* _BRIEF_:
Repeat all entries word for word; skip images.
····················
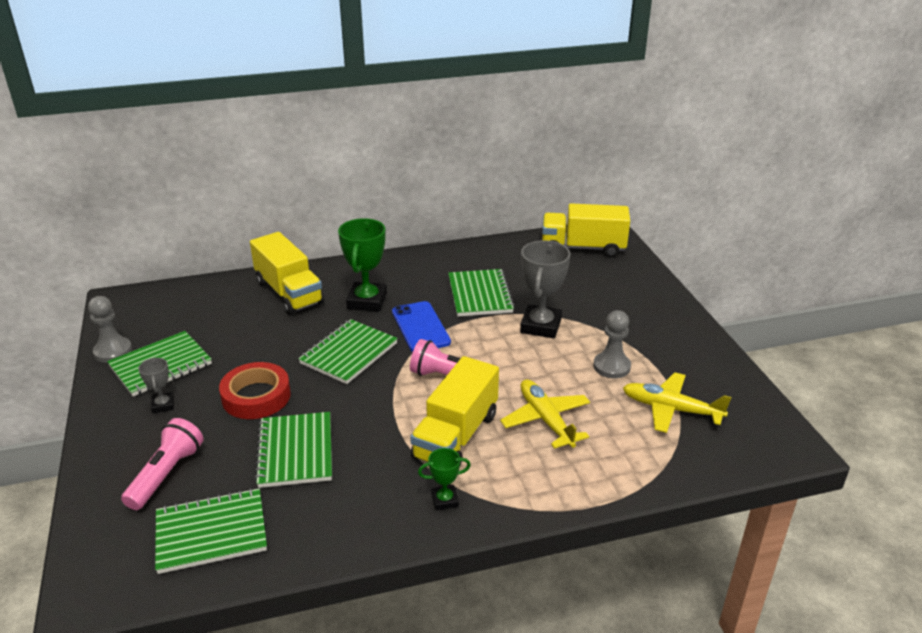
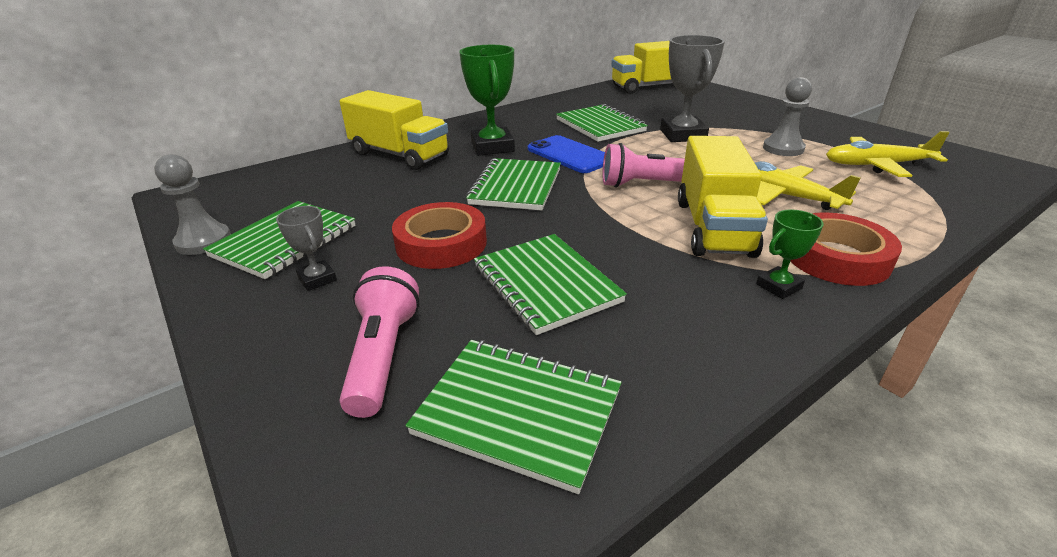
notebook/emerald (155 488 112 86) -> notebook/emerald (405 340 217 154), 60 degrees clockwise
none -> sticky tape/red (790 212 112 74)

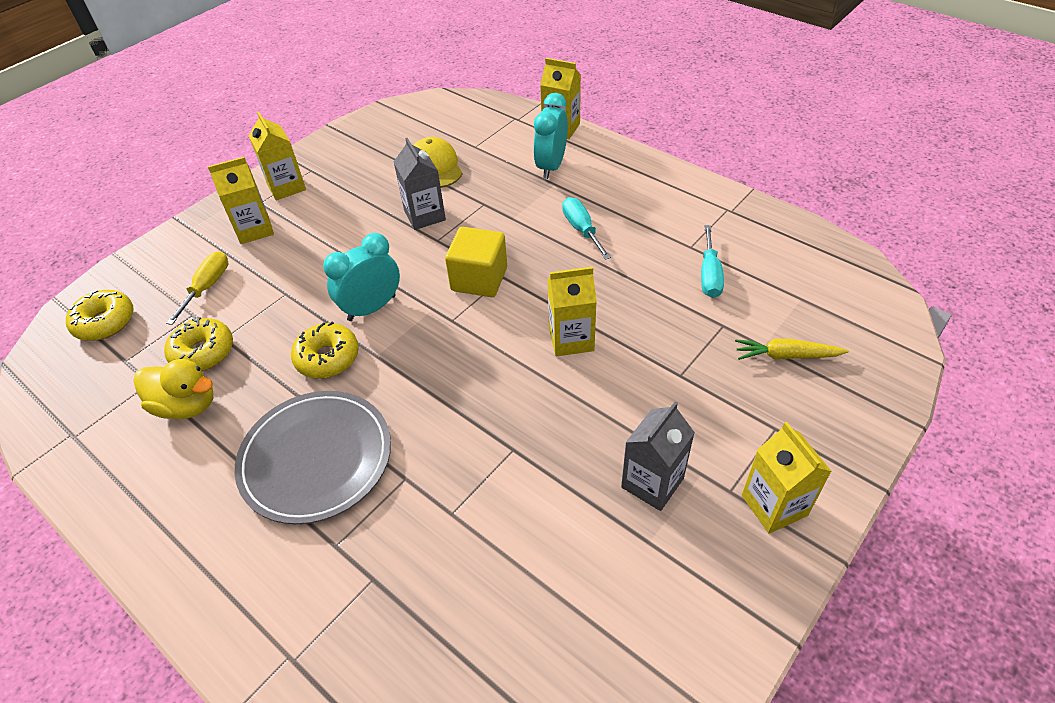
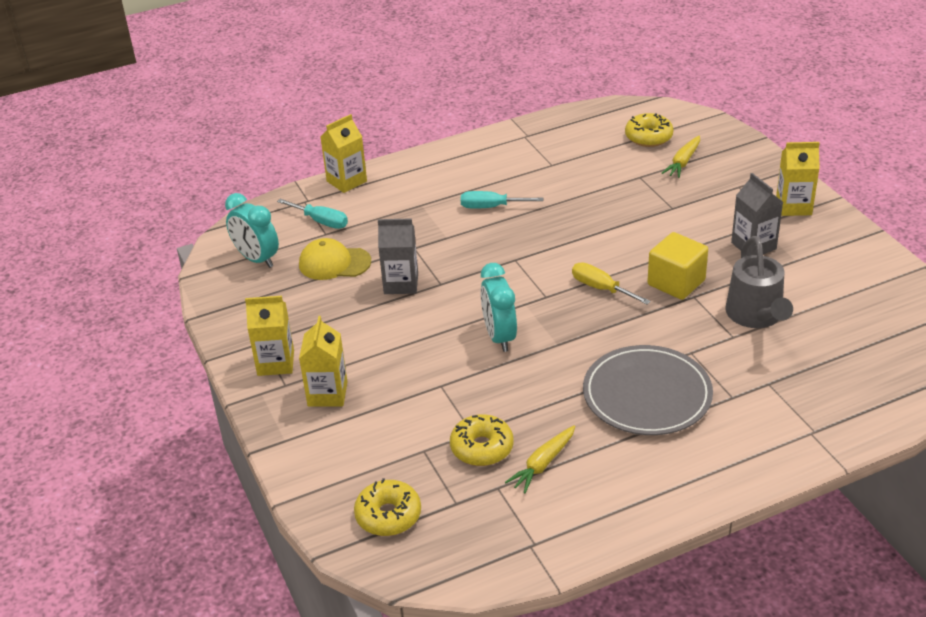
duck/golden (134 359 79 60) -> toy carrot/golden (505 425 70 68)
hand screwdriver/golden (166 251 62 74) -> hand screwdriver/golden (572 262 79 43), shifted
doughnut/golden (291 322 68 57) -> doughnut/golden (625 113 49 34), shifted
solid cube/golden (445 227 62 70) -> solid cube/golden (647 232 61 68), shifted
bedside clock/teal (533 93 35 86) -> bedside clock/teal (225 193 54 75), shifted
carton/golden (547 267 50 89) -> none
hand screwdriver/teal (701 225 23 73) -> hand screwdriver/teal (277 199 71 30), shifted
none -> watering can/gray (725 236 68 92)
····················
* _SOLUTION_:
notebook/emerald (155 488 112 86) -> notebook/emerald (405 340 217 154), 60 degrees clockwise
none -> sticky tape/red (790 212 112 74)

duck/golden (134 359 79 60) -> toy carrot/golden (505 425 70 68)
hand screwdriver/golden (166 251 62 74) -> hand screwdriver/golden (572 262 79 43), shifted
doughnut/golden (291 322 68 57) -> doughnut/golden (625 113 49 34), shifted
solid cube/golden (445 227 62 70) -> solid cube/golden (647 232 61 68), shifted
bedside clock/teal (533 93 35 86) -> bedside clock/teal (225 193 54 75), shifted
carton/golden (547 267 50 89) -> none
hand screwdriver/teal (701 225 23 73) -> hand screwdriver/teal (277 199 71 30), shifted
none -> watering can/gray (725 236 68 92)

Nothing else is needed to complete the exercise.